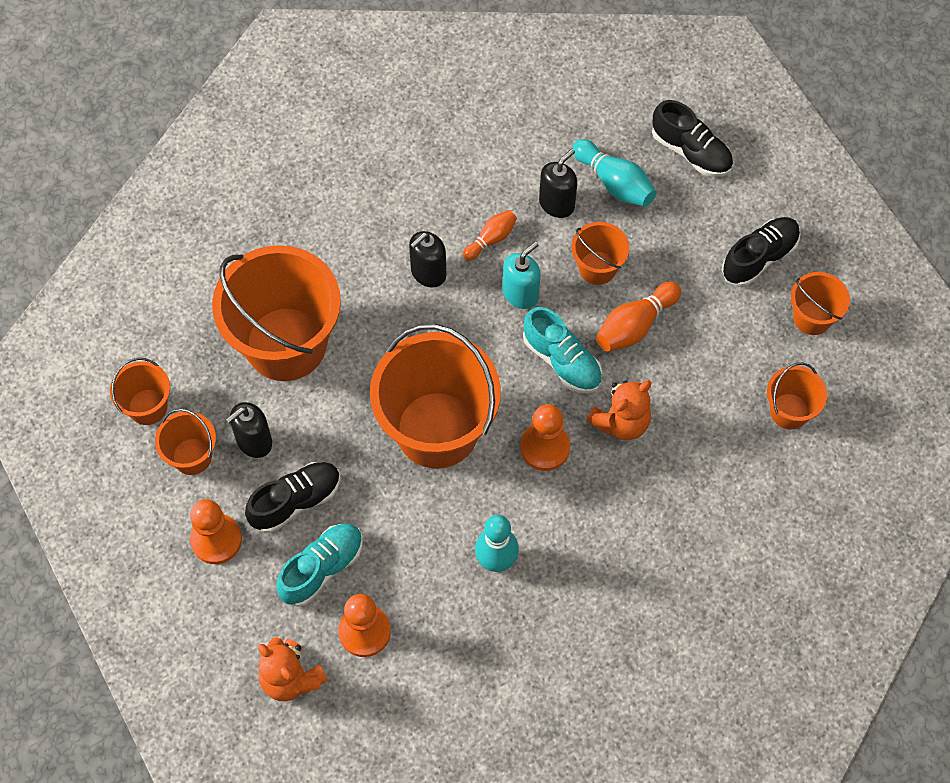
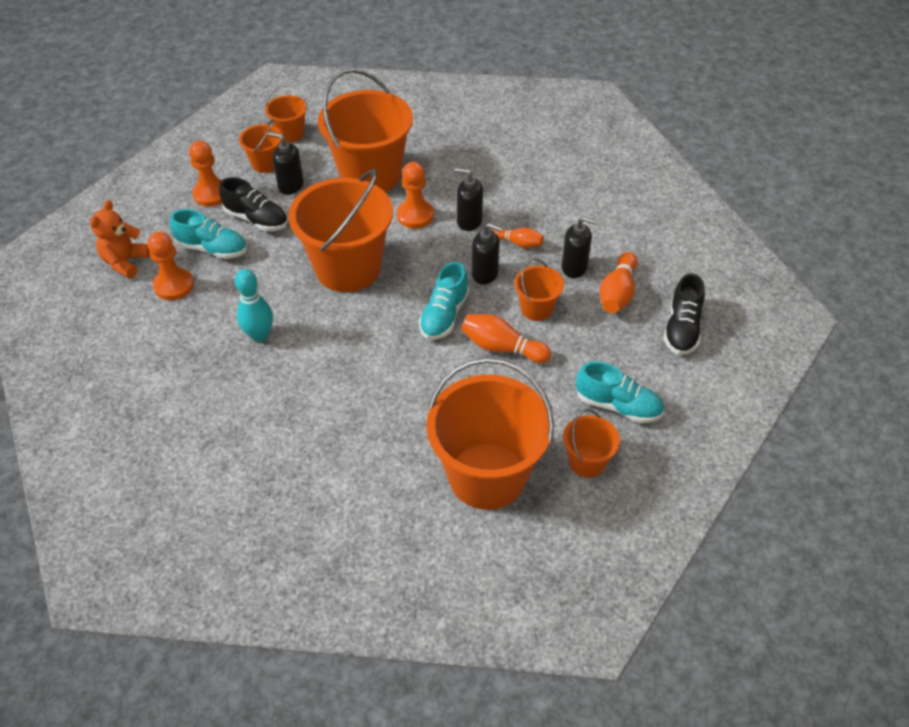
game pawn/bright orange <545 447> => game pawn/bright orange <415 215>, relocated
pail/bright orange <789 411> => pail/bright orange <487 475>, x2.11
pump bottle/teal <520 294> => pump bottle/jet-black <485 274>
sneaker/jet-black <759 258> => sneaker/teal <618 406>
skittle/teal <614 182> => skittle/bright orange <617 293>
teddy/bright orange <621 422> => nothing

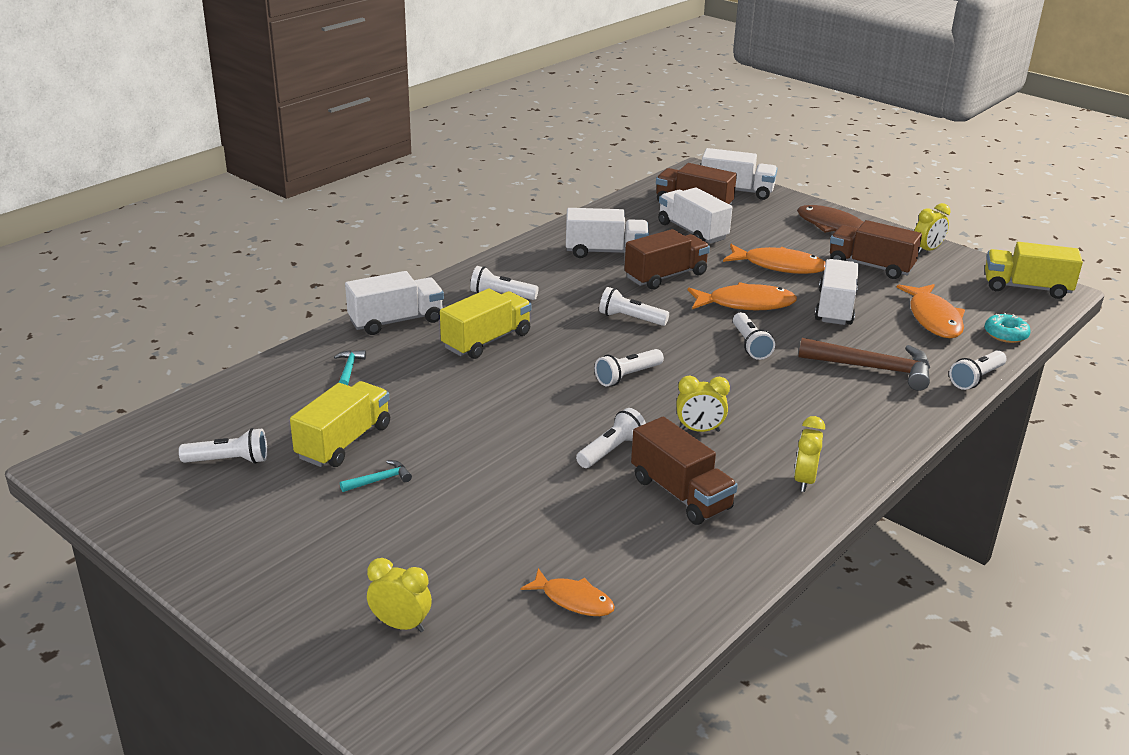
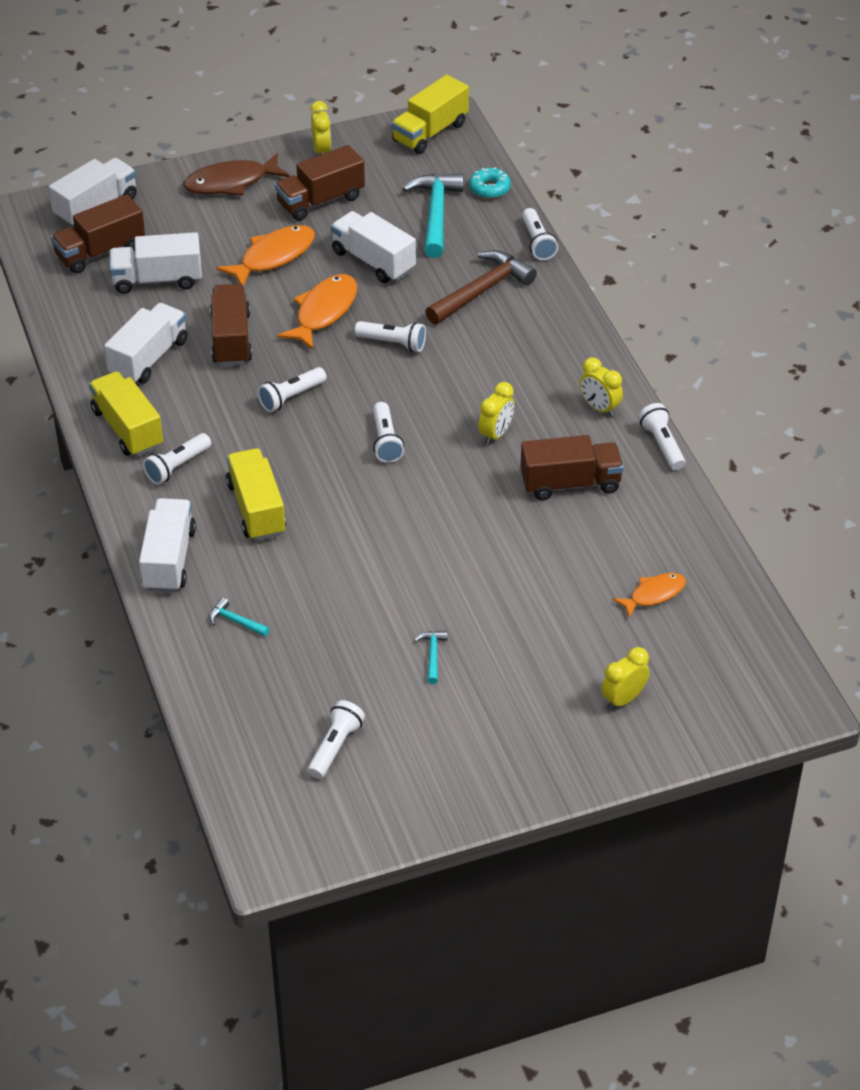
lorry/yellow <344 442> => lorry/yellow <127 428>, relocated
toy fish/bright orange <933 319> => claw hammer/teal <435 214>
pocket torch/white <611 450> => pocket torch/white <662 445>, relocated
---
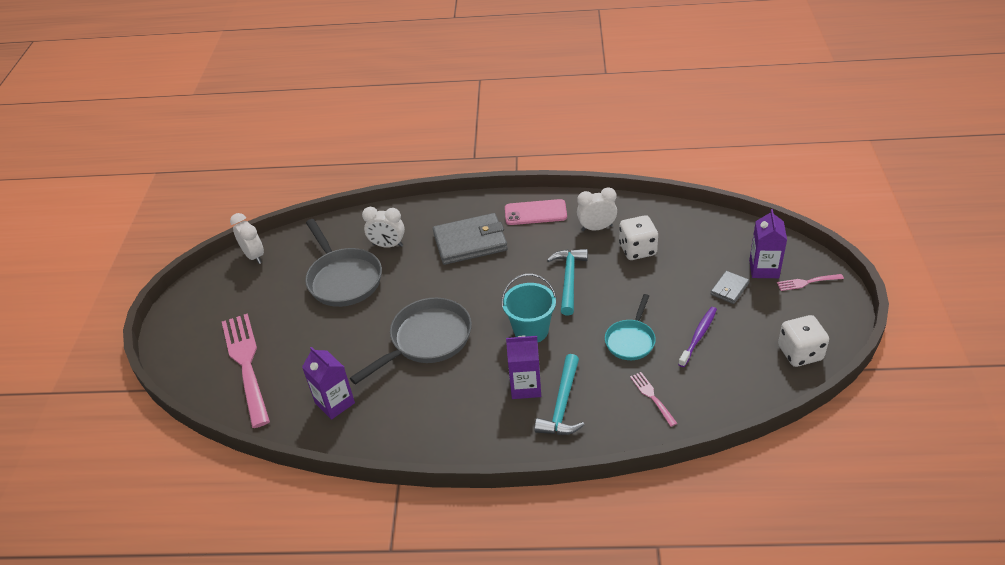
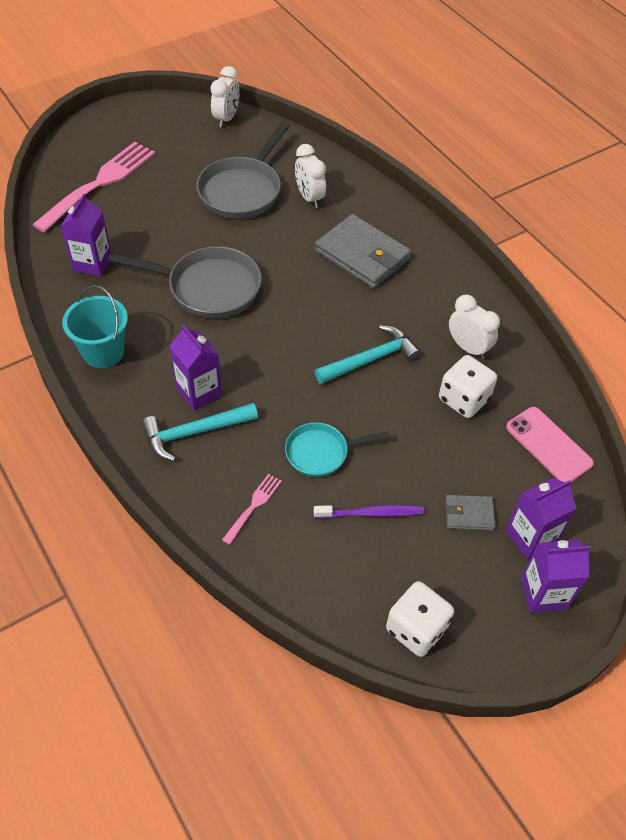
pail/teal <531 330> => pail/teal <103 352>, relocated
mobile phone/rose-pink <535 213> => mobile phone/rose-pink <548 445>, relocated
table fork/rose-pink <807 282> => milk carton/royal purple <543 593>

### Goal of the exercise
Examine the records above and state the number of lines that include "black", with no further text.

### Result of the task
2